--- Task requirements ---
Can you retype every line of the listing below character for character, omitting the pictures from your answer?

Data excerpts:
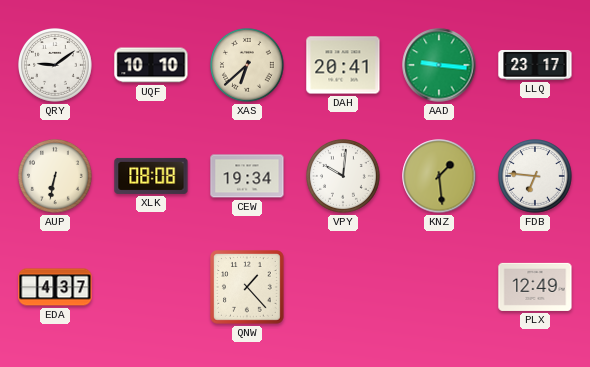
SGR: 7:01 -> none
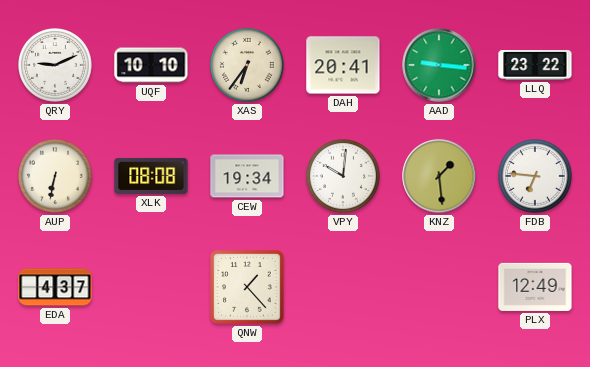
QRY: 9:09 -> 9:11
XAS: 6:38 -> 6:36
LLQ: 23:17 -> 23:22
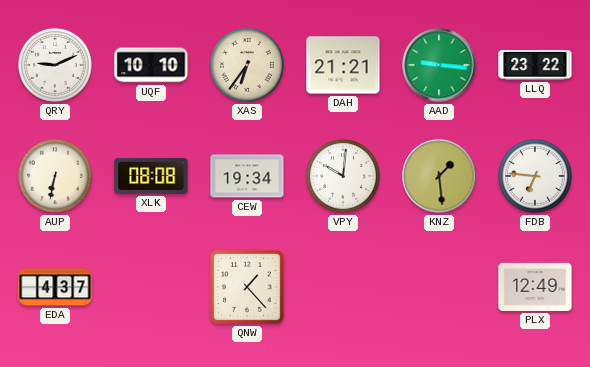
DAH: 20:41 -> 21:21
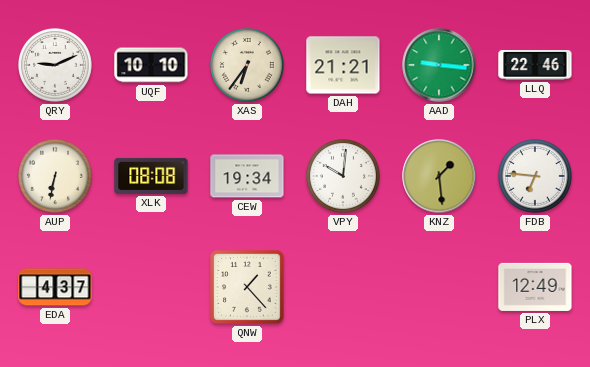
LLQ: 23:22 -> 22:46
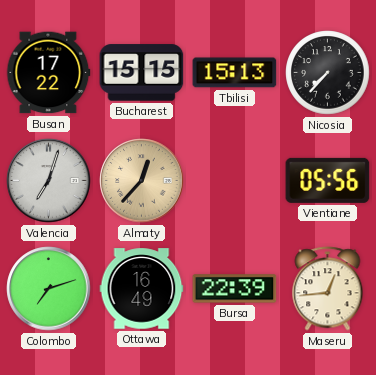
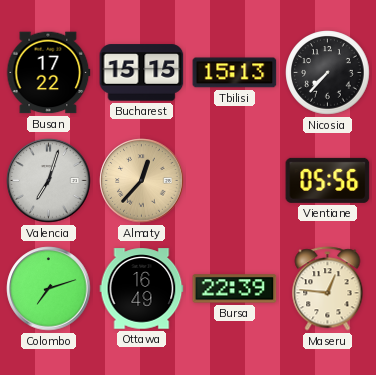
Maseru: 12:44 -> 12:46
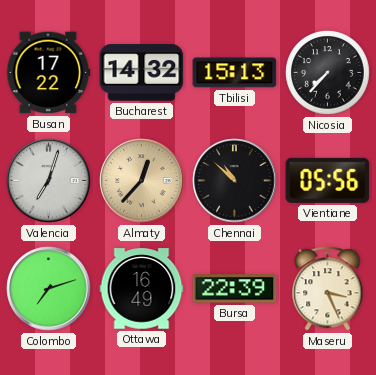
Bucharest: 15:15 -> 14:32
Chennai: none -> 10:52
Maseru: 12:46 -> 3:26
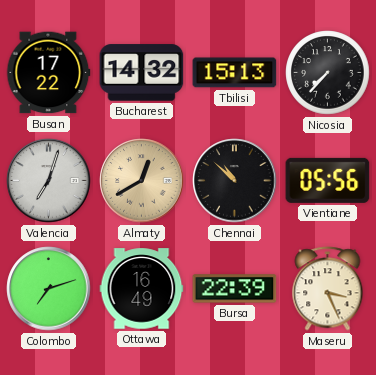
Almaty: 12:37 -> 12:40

--- Finished task ---
SGR: 7:01 -> none
QRY: 9:09 -> 9:11
XAS: 6:38 -> 6:36
LLQ: 23:17 -> 23:22
DAH: 20:41 -> 21:21
LLQ: 23:22 -> 22:46
Maseru: 12:44 -> 12:46
Bucharest: 15:15 -> 14:32
Chennai: none -> 10:52
Maseru: 12:46 -> 3:26
Almaty: 12:37 -> 12:40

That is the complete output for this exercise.